§ What you have to do
Pictures in the records below must be left out. Return exactly the lines from the line with "pink brick F5:G5" to the line with "grey plate F8:F9", both included.

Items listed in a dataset
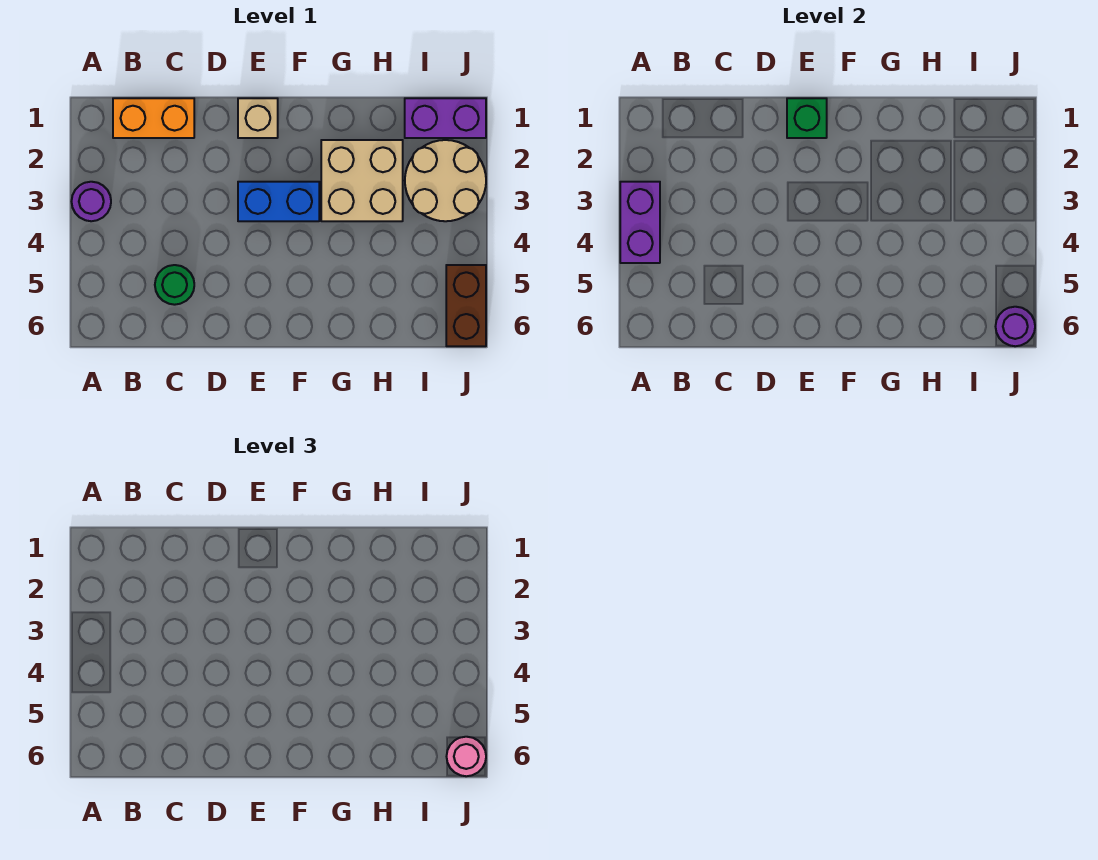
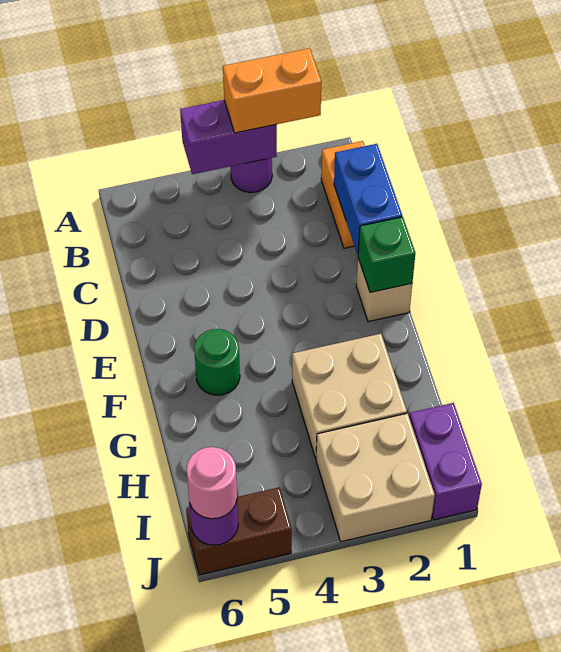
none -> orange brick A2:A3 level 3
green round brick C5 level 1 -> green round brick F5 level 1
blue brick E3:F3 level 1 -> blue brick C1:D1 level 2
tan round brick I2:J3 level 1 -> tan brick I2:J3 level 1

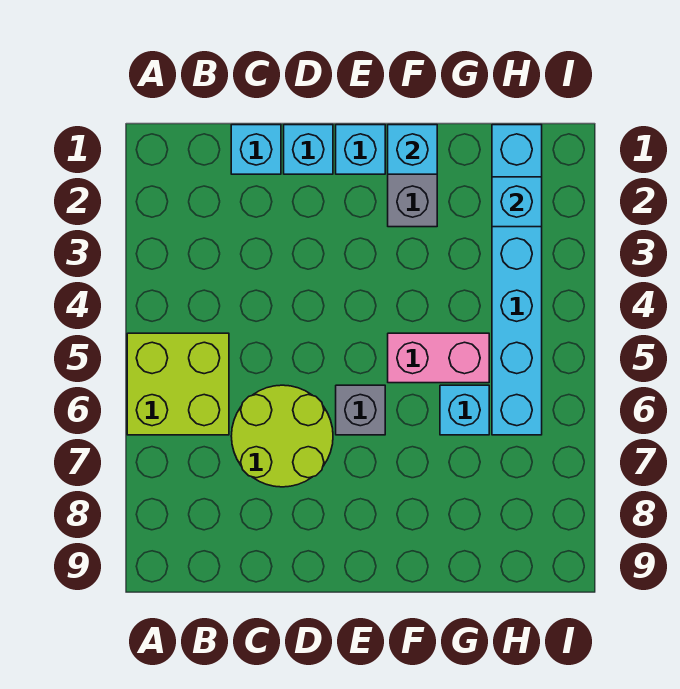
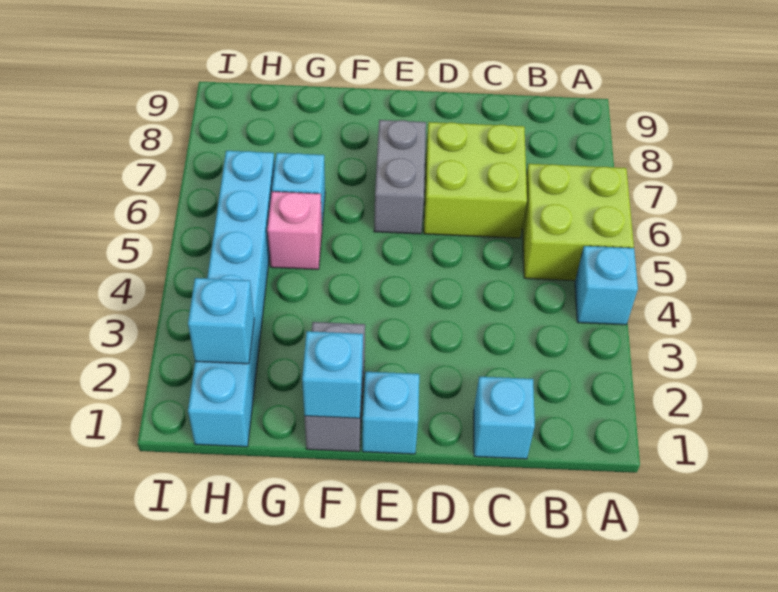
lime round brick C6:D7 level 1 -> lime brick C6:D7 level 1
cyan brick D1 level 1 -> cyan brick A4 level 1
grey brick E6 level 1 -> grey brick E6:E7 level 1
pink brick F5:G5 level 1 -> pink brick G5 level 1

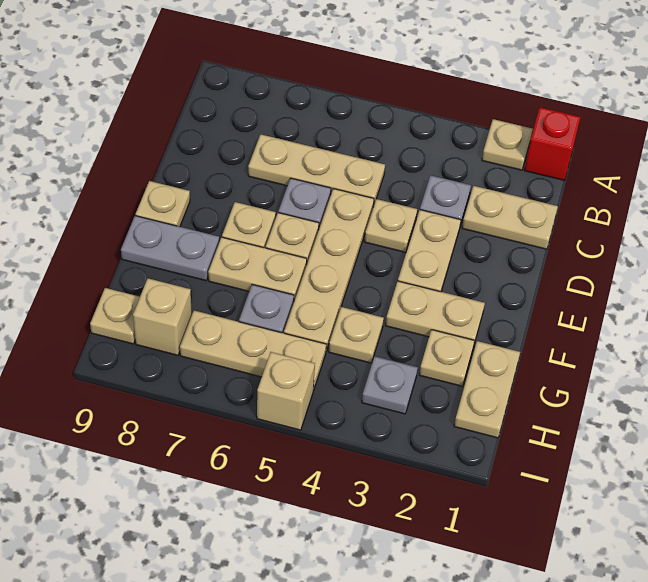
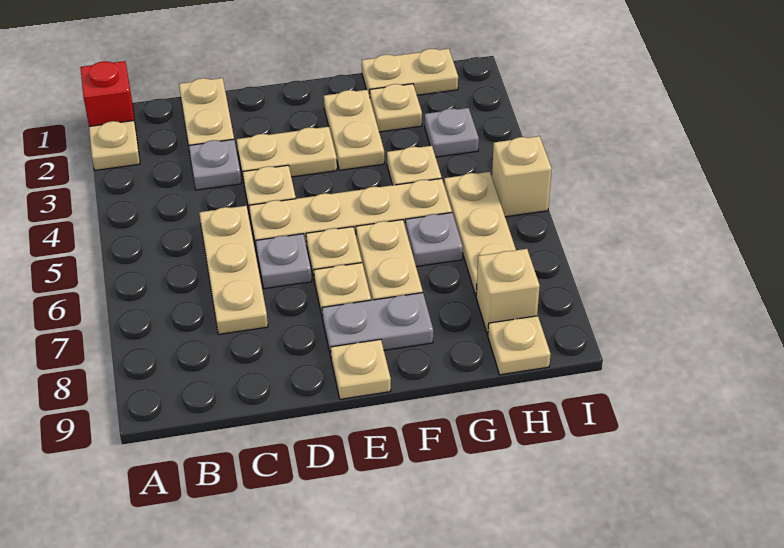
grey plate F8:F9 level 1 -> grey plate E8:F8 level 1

--

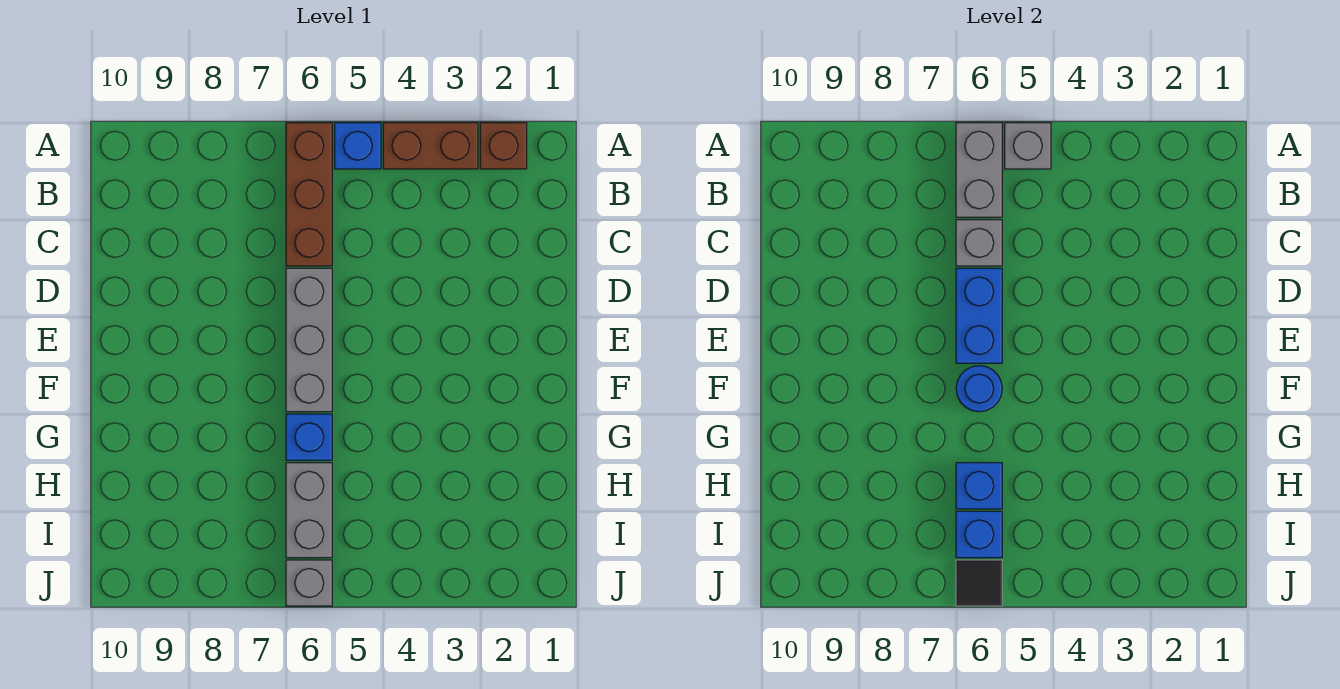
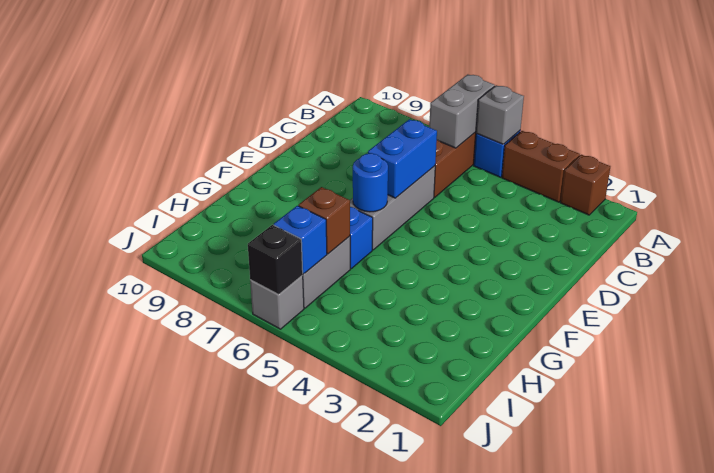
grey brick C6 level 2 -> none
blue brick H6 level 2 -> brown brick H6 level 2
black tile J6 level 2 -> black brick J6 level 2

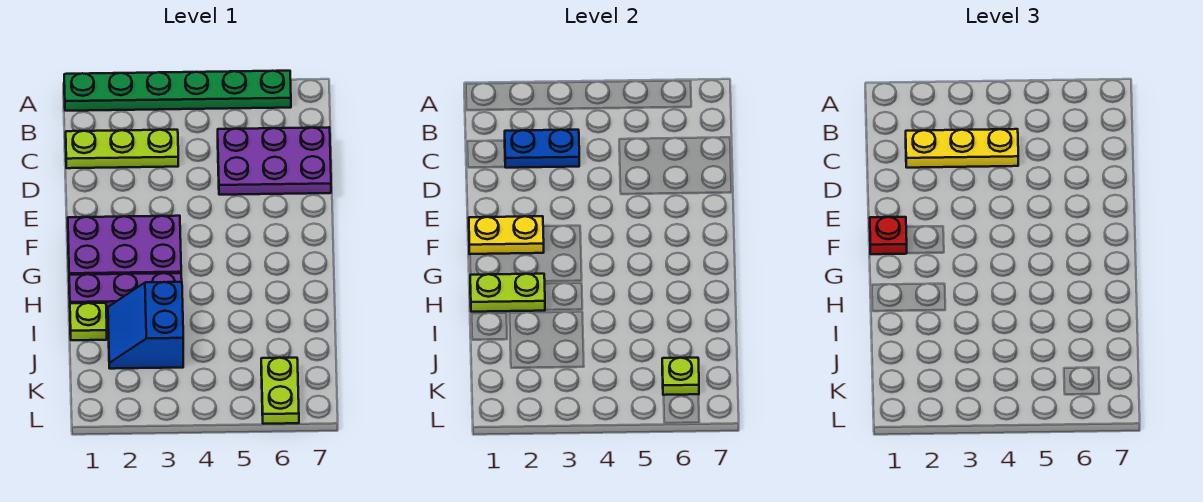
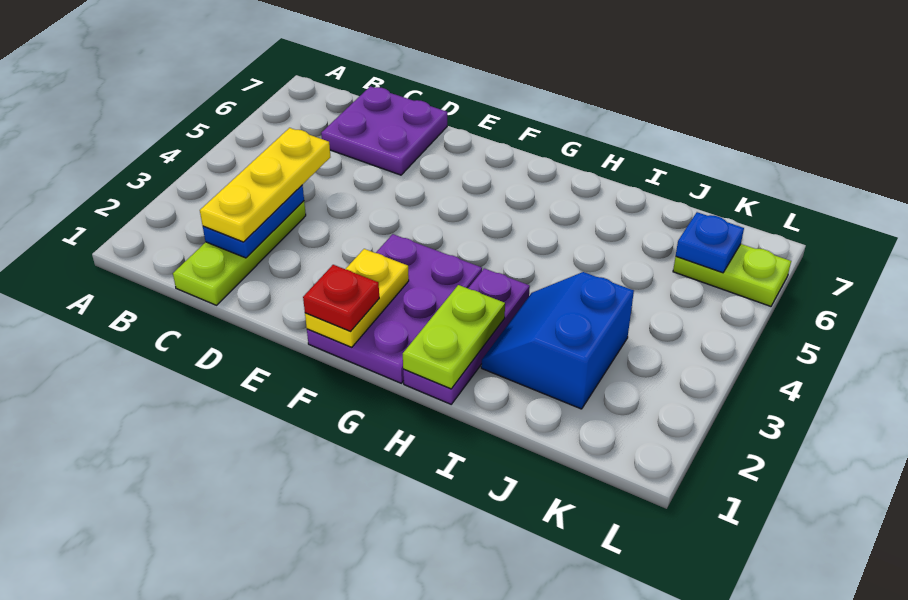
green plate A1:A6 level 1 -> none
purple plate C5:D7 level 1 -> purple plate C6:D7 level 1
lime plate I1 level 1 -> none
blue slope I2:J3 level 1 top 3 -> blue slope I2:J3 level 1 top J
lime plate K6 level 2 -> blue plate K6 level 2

§ Solution below
pink brick F5:G5 level 1 -> pink brick G5 level 1

grey plate F8:F9 level 1 -> grey plate E8:F8 level 1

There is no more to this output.